Please put the lines of the data below into a JSON list of strings, one string per line, starting at the line that contains "Kuwait [338, 134]" and ending at the last line of the data, with both ends included. Leave out blank lines and the pictures.

══ Given data

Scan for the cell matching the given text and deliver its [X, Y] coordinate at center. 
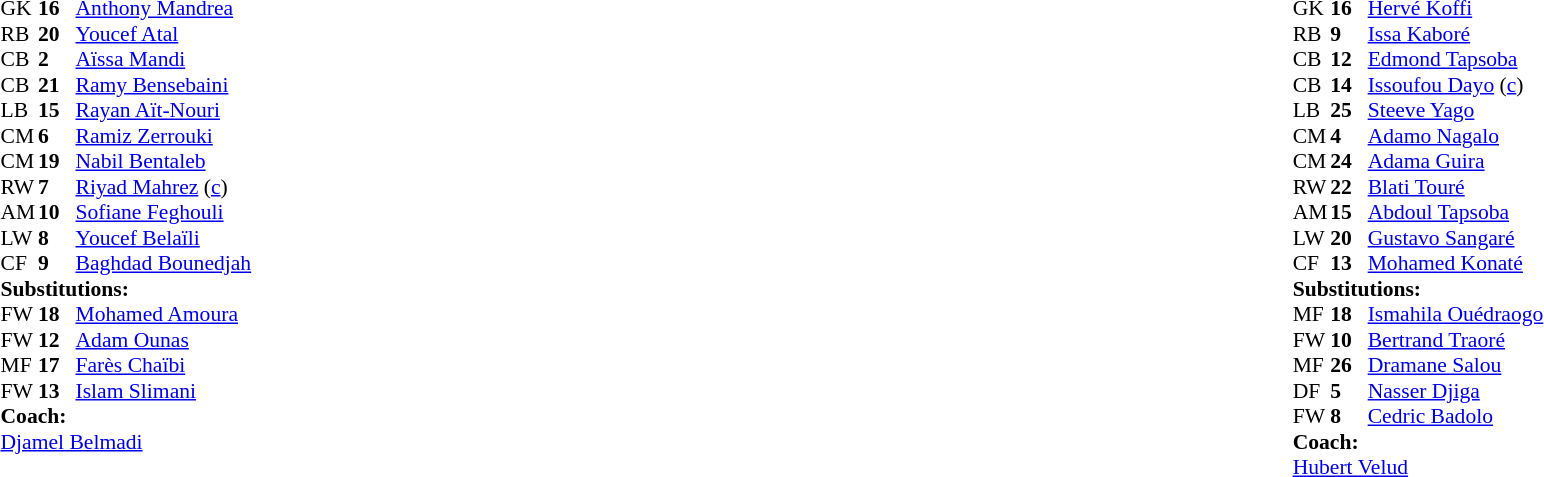
17 [57, 365]
Issa Kaboré [1456, 34]
Mohamed Amoura [164, 315]
Rayan Aït-Nouri [164, 111]
5 [1349, 391]
Adam Ounas [164, 340]
Djamel Belmadi [126, 442]
Riyad Mahrez (c) [164, 187]
4 [1349, 136]
Farès Chaïbi [164, 365]
2 [57, 59]
21 [57, 85]
22 [1349, 187]
Adamo Nagalo [1456, 136]
Edmond Tapsoba [1456, 59]
6 [57, 136]
Nabil Bentaleb [164, 161]
Abdoul Tapsoba [1456, 213]
Mohamed Konaté [1456, 263]
Adama Guira [1456, 161]
Ramy Bensebaini [164, 85]
26 [1349, 365]
Bertrand Traoré [1456, 340]
DF [1312, 391]
14 [1349, 85]
Cedric Badolo [1456, 417]
Aïssa Mandi [164, 59]
7 [57, 187]
19 [57, 161]
Sofiane Feghouli [164, 213]
Youcef Atal [164, 34]
Baghdad Bounedjah [164, 263]
Ismahila Ouédraogo [1456, 315]
Issoufou Dayo (c) [1456, 85]
Steeve Yago [1456, 111]
Gustavo Sangaré [1456, 238]
Nasser Djiga [1456, 391]
Blati Touré [1456, 187]
24 [1349, 161]
25 [1349, 111]
Islam Slimani [164, 391]
Youcef Belaïli [164, 238]
Dramane Salou [1456, 365]
Ramiz Zerrouki [164, 136]
Output the [X, Y] coordinate of the center of the cell containing the given text.  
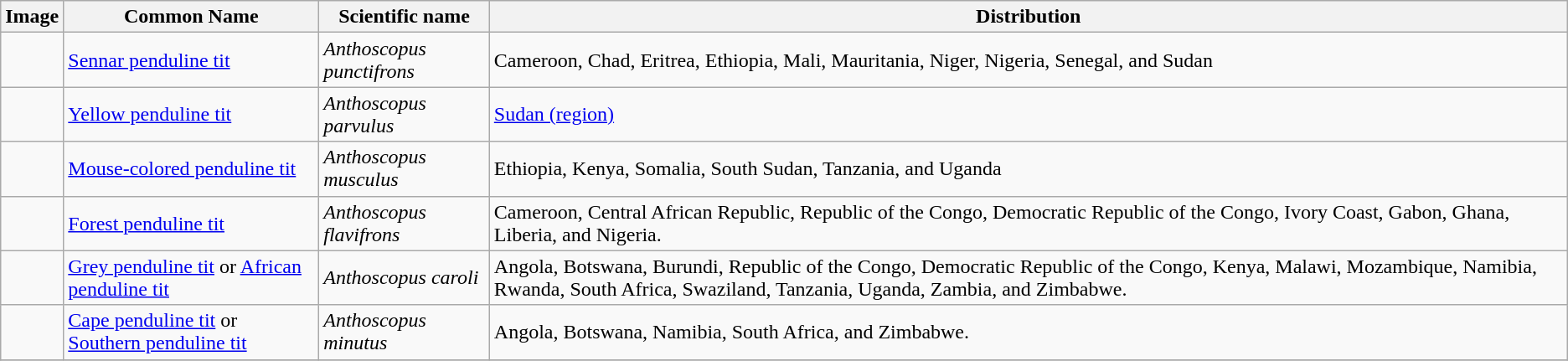
Distribution [1029, 17]
Anthoscopus flavifrons [405, 223]
Angola, Botswana, Namibia, South Africa, and Zimbabwe. [1029, 332]
Anthoscopus caroli [405, 278]
Cameroon, Chad, Eritrea, Ethiopia, Mali, Mauritania, Niger, Nigeria, Senegal, and Sudan [1029, 60]
Yellow penduline tit [191, 114]
Ethiopia, Kenya, Somalia, South Sudan, Tanzania, and Uganda [1029, 169]
Anthoscopus musculus [405, 169]
Image [32, 17]
Anthoscopus parvulus [405, 114]
Forest penduline tit [191, 223]
Grey penduline tit or African penduline tit [191, 278]
Common Name [191, 17]
Cameroon, Central African Republic, Republic of the Congo, Democratic Republic of the Congo, Ivory Coast, Gabon, Ghana, Liberia, and Nigeria. [1029, 223]
Anthoscopus punctifrons [405, 60]
Sennar penduline tit [191, 60]
Scientific name [405, 17]
Cape penduline tit or Southern penduline tit [191, 332]
Sudan (region) [1029, 114]
Anthoscopus minutus [405, 332]
Mouse-colored penduline tit [191, 169]
Identify which cell holds the provided text, then report its [x, y] central coordinate. 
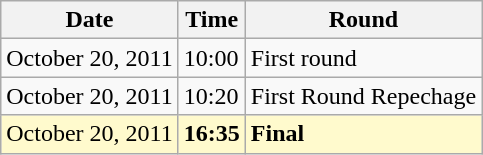
Date [90, 20]
First Round Repechage [363, 96]
First round [363, 58]
10:00 [212, 58]
16:35 [212, 134]
Final [363, 134]
Round [363, 20]
Time [212, 20]
10:20 [212, 96]
Scan for the cell matching the given text and deliver its (x, y) coordinate at center. 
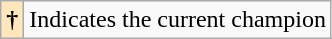
Indicates the current champion (178, 20)
† (12, 20)
Search for the cell housing the specified text and yield its [X, Y] center coordinate. 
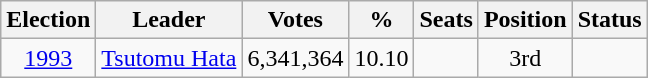
% [382, 20]
Seats [446, 20]
Votes [296, 20]
Election [48, 20]
3rd [525, 58]
10.10 [382, 58]
6,341,364 [296, 58]
Leader [169, 20]
Position [525, 20]
1993 [48, 58]
Tsutomu Hata [169, 58]
Status [610, 20]
Output the [X, Y] coordinate of the center of the cell containing the given text.  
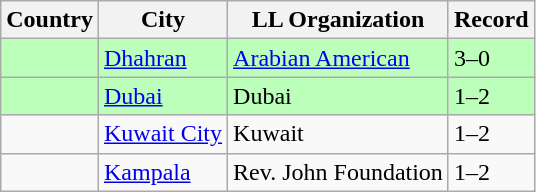
Kuwait [338, 134]
Kampala [162, 172]
Kuwait City [162, 134]
Arabian American [338, 58]
Record [491, 20]
Dhahran [162, 58]
Rev. John Foundation [338, 172]
Country [50, 20]
City [162, 20]
3–0 [491, 58]
LL Organization [338, 20]
Determine the (x, y) coordinate at the center of the cell enclosing the given text.  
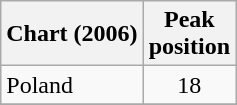
Chart (2006) (72, 34)
18 (189, 85)
Poland (72, 85)
Peakposition (189, 34)
Extract the [X, Y] coordinate from the center of the cell holding the provided text.  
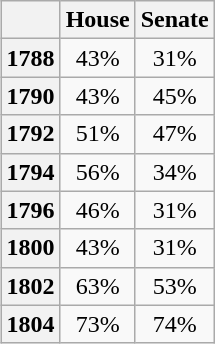
63% [98, 286]
34% [174, 172]
47% [174, 134]
53% [174, 286]
1788 [30, 58]
1804 [30, 324]
Senate [174, 20]
1794 [30, 172]
1790 [30, 96]
1792 [30, 134]
74% [174, 324]
56% [98, 172]
51% [98, 134]
1802 [30, 286]
73% [98, 324]
House [98, 20]
45% [174, 96]
46% [98, 210]
1800 [30, 248]
1796 [30, 210]
Locate the cell with the specified text and output its (X, Y) center coordinate. 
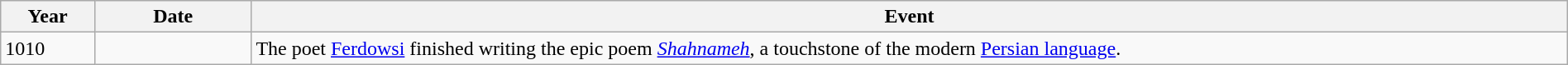
Date (172, 17)
Year (48, 17)
The poet Ferdowsi finished writing the epic poem Shahnameh, a touchstone of the modern Persian language. (910, 48)
1010 (48, 48)
Event (910, 17)
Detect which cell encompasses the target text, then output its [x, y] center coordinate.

════

## Final result
[
  "Kuwait [338, 134]",
  "Kampala [162, 172]",
  "Kuwait City [162, 134]",
  "Arabian American [338, 58]",
  "Record [491, 20]",
  "Dhahran [162, 58]",
  "Rev. John Foundation [338, 172]",
  "Country [50, 20]",
  "City [162, 20]",
  "3–0 [491, 58]",
  "LL Organization [338, 20]",
  "Determine the (x, y) coordinate at the center of the cell enclosing the given text.  ",
  "Chart (2006) (72, 34)",
  "18 (189, 85)",
  "Poland (72, 85)",
  "Peakposition (189, 34)",
  "Extract the [X, Y] coordinate from the center of the cell holding the provided text.  ",
  "63% [98, 286]",
  "34% [174, 172]",
  "47% [174, 134]",
  "53% [174, 286]",
  "1788 [30, 58]",
  "1804 [30, 324]",
  "Senate [174, 20]",
  "1794 [30, 172]",
  "1790 [30, 96]",
  "1792 [30, 134]",
  "74% [174, 324]",
  "56% [98, 172]",
  "51% [98, 134]",
  "1802 [30, 286]",
  "73% [98, 324]",
  "House [98, 20]",
  "45% [174, 96]",
  "46% [98, 210]",
  "1800 [30, 248]",
  "1796 [30, 210]",
  "Locate the cell with the specified text and output its (X, Y) center coordinate. ",
  "Date (172, 17)",
  "Year (48, 17)",
  "The poet Ferdowsi finished writing the epic poem Shahnameh, a touchstone of the modern Persian language. (910, 48)",
  "1010 (48, 48)",
  "Event (910, 17)",
  "Detect which cell encompasses the target text, then output its [x, y] center coordinate."
]